▶ _INPUT RECORDS_
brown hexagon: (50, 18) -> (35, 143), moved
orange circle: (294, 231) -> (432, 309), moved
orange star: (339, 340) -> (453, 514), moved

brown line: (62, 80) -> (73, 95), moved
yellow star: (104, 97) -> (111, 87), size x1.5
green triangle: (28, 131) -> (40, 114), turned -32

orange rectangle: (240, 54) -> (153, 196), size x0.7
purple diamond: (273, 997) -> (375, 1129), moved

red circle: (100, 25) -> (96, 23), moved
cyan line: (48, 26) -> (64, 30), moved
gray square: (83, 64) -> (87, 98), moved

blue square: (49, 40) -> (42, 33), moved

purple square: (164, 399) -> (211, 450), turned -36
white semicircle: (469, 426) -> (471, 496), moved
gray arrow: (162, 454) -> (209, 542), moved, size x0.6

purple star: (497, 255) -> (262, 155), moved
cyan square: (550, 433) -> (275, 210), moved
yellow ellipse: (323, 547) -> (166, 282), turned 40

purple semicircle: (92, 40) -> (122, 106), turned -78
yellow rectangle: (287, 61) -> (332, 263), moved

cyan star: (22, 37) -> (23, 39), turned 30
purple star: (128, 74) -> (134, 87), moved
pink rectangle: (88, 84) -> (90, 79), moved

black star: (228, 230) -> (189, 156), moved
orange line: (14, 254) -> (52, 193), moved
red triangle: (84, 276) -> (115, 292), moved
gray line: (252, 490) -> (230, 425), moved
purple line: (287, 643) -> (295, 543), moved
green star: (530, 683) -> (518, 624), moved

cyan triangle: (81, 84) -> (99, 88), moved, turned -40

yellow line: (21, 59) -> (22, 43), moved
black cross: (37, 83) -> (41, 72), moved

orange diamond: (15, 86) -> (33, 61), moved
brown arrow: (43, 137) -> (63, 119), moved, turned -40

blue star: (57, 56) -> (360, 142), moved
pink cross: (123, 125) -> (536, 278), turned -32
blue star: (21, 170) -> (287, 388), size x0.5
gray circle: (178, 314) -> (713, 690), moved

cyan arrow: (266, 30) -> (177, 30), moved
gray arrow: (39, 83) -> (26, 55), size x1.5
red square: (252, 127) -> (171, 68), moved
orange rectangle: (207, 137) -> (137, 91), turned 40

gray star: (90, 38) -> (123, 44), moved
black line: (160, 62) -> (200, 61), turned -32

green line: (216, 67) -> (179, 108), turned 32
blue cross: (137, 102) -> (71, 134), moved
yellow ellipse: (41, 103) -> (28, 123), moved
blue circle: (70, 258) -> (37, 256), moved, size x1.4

▶ _HOW TO COMPLETE THIS TASK_
The records must be reproduced in full. Nothing should differ.

▶ _RESPONSE TO THE EXERCISE_
brown hexagon: (50, 18) -> (35, 143), moved
orange circle: (294, 231) -> (432, 309), moved
orange star: (339, 340) -> (453, 514), moved

brown line: (62, 80) -> (73, 95), moved
yellow star: (104, 97) -> (111, 87), size x1.5
green triangle: (28, 131) -> (40, 114), turned -32

orange rectangle: (240, 54) -> (153, 196), size x0.7
purple diamond: (273, 997) -> (375, 1129), moved

red circle: (100, 25) -> (96, 23), moved
cyan line: (48, 26) -> (64, 30), moved
gray square: (83, 64) -> (87, 98), moved

blue square: (49, 40) -> (42, 33), moved

purple square: (164, 399) -> (211, 450), turned -36
white semicircle: (469, 426) -> (471, 496), moved
gray arrow: (162, 454) -> (209, 542), moved, size x0.6

purple star: (497, 255) -> (262, 155), moved
cyan square: (550, 433) -> (275, 210), moved
yellow ellipse: (323, 547) -> (166, 282), turned 40

purple semicircle: (92, 40) -> (122, 106), turned -78
yellow rectangle: (287, 61) -> (332, 263), moved

cyan star: (22, 37) -> (23, 39), turned 30
purple star: (128, 74) -> (134, 87), moved
pink rectangle: (88, 84) -> (90, 79), moved

black star: (228, 230) -> (189, 156), moved
orange line: (14, 254) -> (52, 193), moved
red triangle: (84, 276) -> (115, 292), moved
gray line: (252, 490) -> (230, 425), moved
purple line: (287, 643) -> (295, 543), moved
green star: (530, 683) -> (518, 624), moved

cyan triangle: (81, 84) -> (99, 88), moved, turned -40

yellow line: (21, 59) -> (22, 43), moved
black cross: (37, 83) -> (41, 72), moved

orange diamond: (15, 86) -> (33, 61), moved
brown arrow: (43, 137) -> (63, 119), moved, turned -40

blue star: (57, 56) -> (360, 142), moved
pink cross: (123, 125) -> (536, 278), turned -32
blue star: (21, 170) -> (287, 388), size x0.5
gray circle: (178, 314) -> (713, 690), moved

cyan arrow: (266, 30) -> (177, 30), moved
gray arrow: (39, 83) -> (26, 55), size x1.5
red square: (252, 127) -> (171, 68), moved
orange rectangle: (207, 137) -> (137, 91), turned 40

gray star: (90, 38) -> (123, 44), moved
black line: (160, 62) -> (200, 61), turned -32

green line: (216, 67) -> (179, 108), turned 32
blue cross: (137, 102) -> (71, 134), moved
yellow ellipse: (41, 103) -> (28, 123), moved
blue circle: (70, 258) -> (37, 256), moved, size x1.4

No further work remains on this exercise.